→ **What is expected**: Within the entries below, output exactly the lines between the line containing "green apple: 1 -> 0" and the line containing "yellow truck: 6 -> 7", inclusive, and omit any picture.

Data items

Content starts

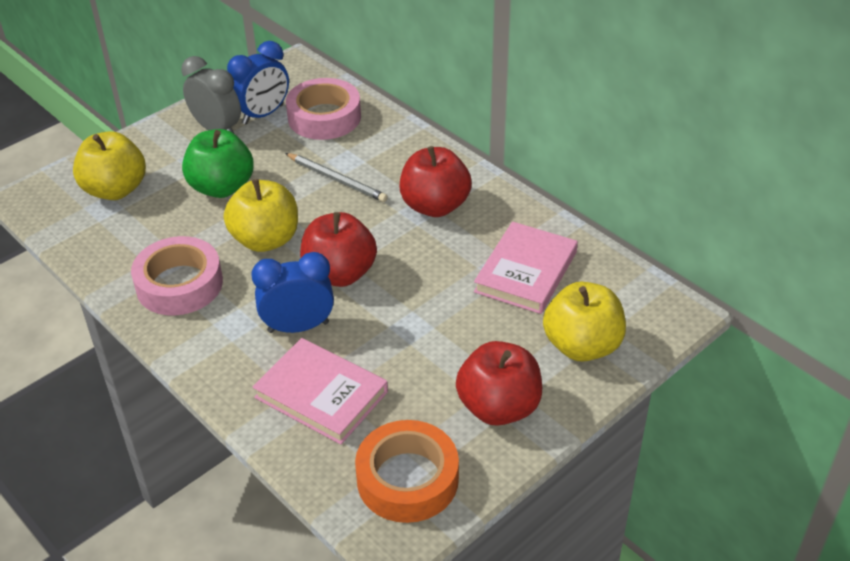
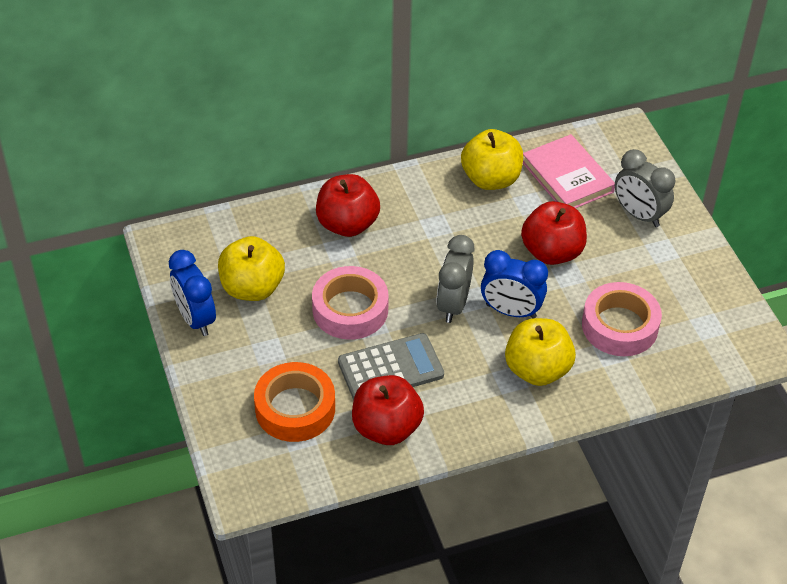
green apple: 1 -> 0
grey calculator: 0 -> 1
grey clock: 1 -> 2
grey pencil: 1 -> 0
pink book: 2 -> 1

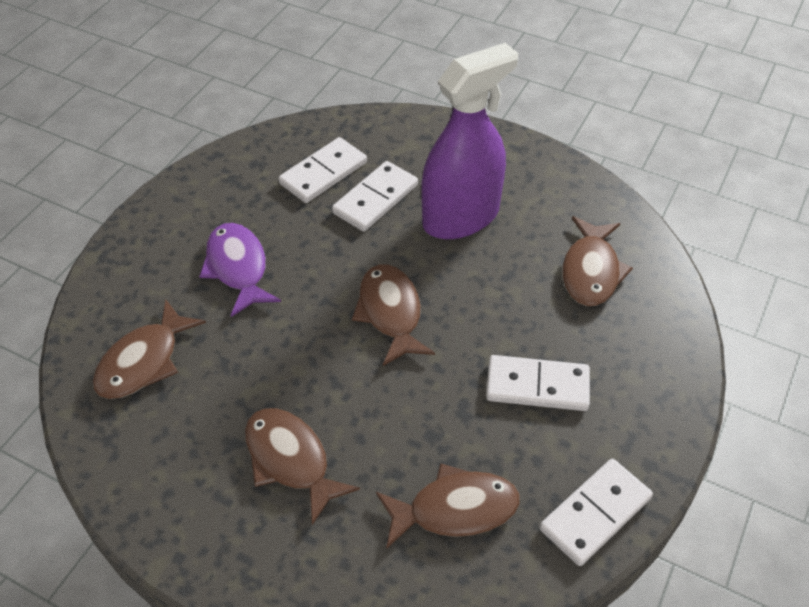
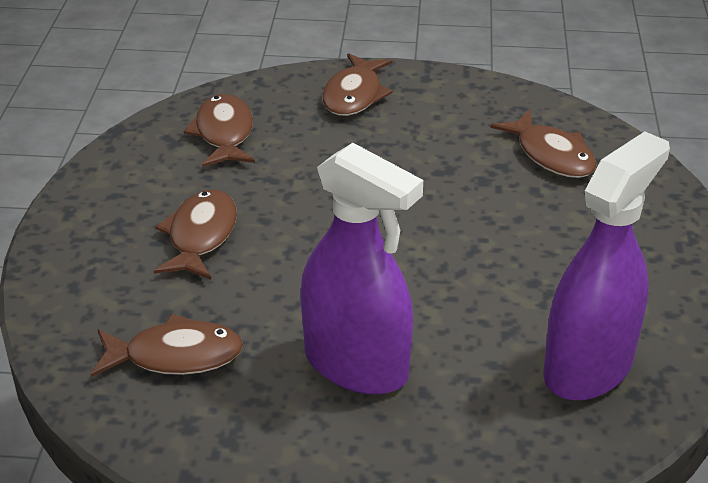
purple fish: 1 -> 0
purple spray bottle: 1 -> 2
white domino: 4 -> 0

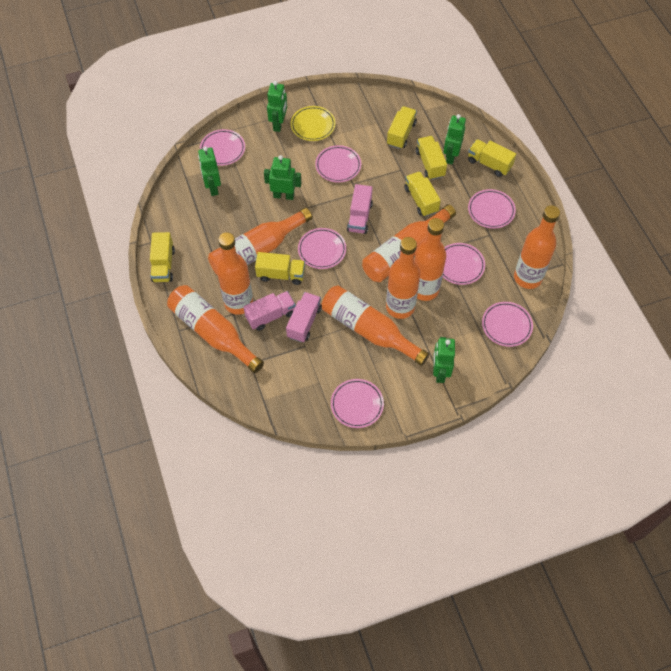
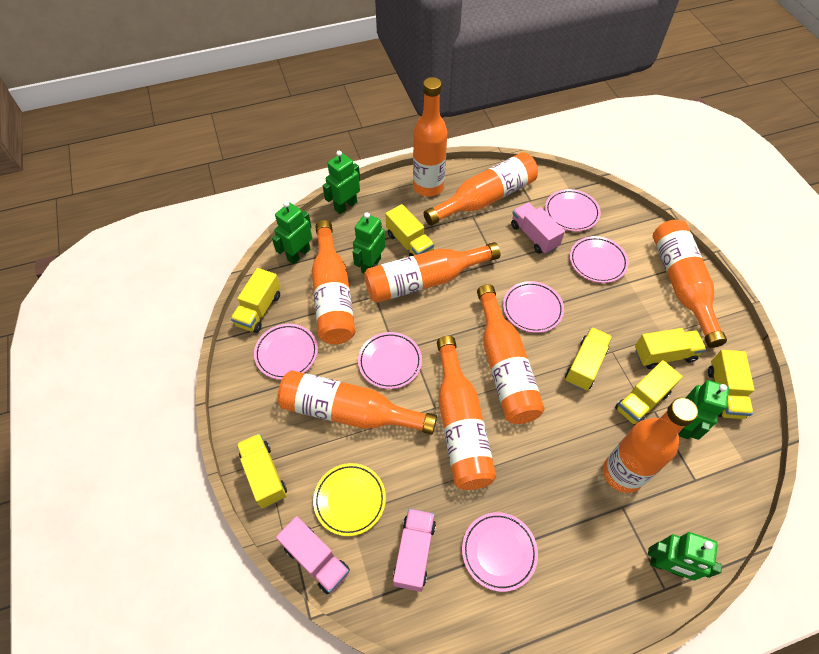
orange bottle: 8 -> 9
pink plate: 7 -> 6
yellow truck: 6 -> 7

Content ends
Content starts

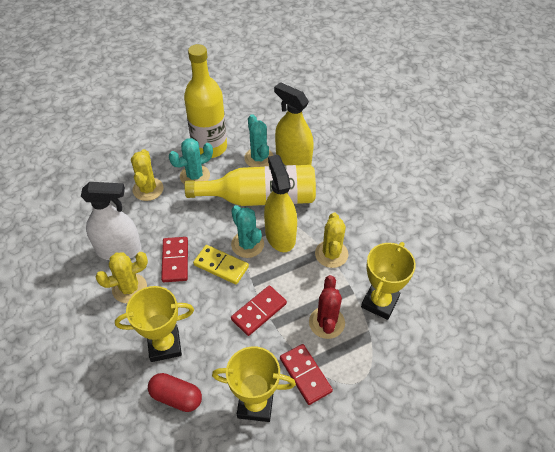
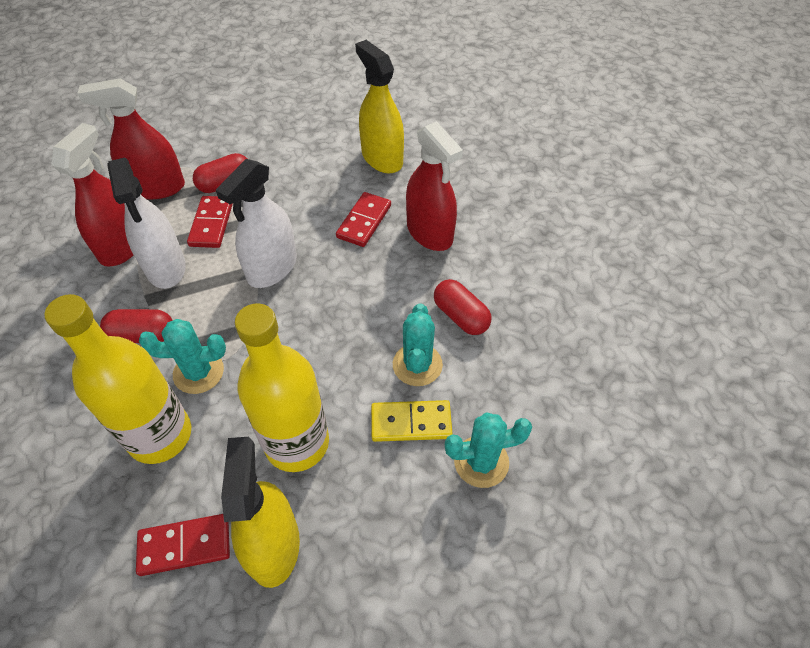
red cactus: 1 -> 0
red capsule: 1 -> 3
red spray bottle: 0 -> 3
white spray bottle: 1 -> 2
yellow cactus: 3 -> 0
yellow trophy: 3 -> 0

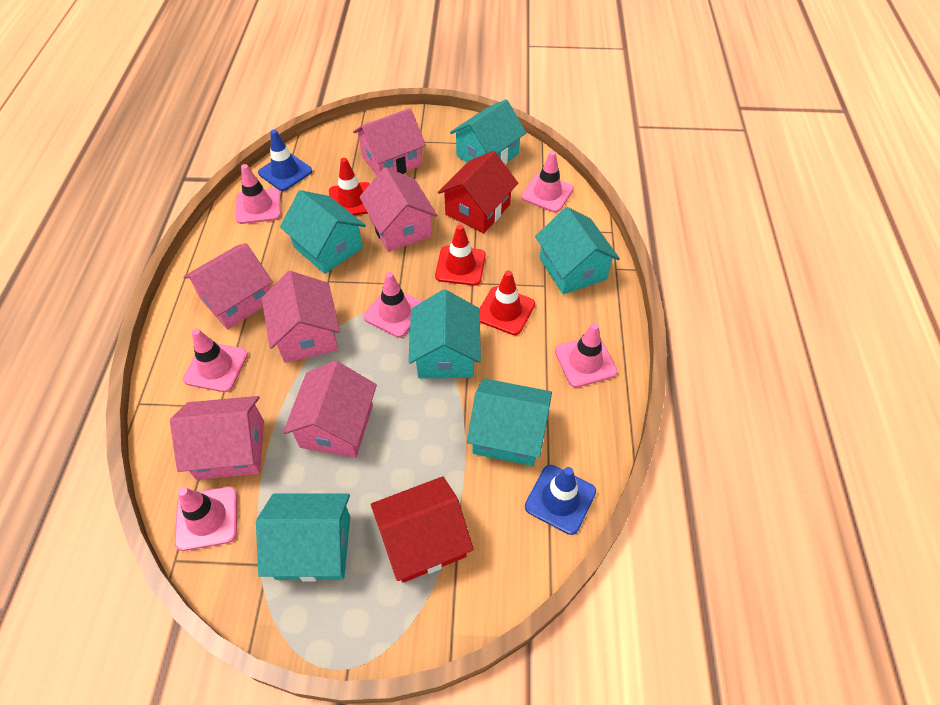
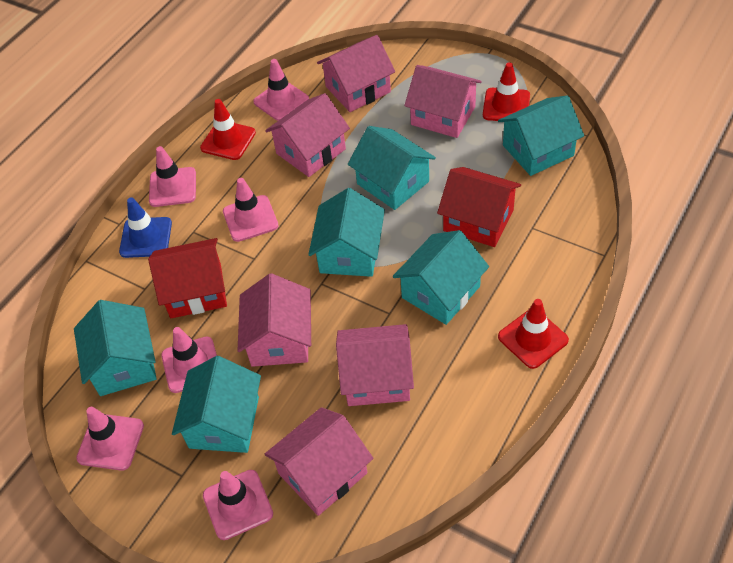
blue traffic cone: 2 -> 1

Content ends

→ **Solution for this task**:
green apple: 1 -> 0
grey calculator: 0 -> 1
grey clock: 1 -> 2
grey pencil: 1 -> 0
pink book: 2 -> 1

purple fish: 1 -> 0
purple spray bottle: 1 -> 2
white domino: 4 -> 0

orange bottle: 8 -> 9
pink plate: 7 -> 6
yellow truck: 6 -> 7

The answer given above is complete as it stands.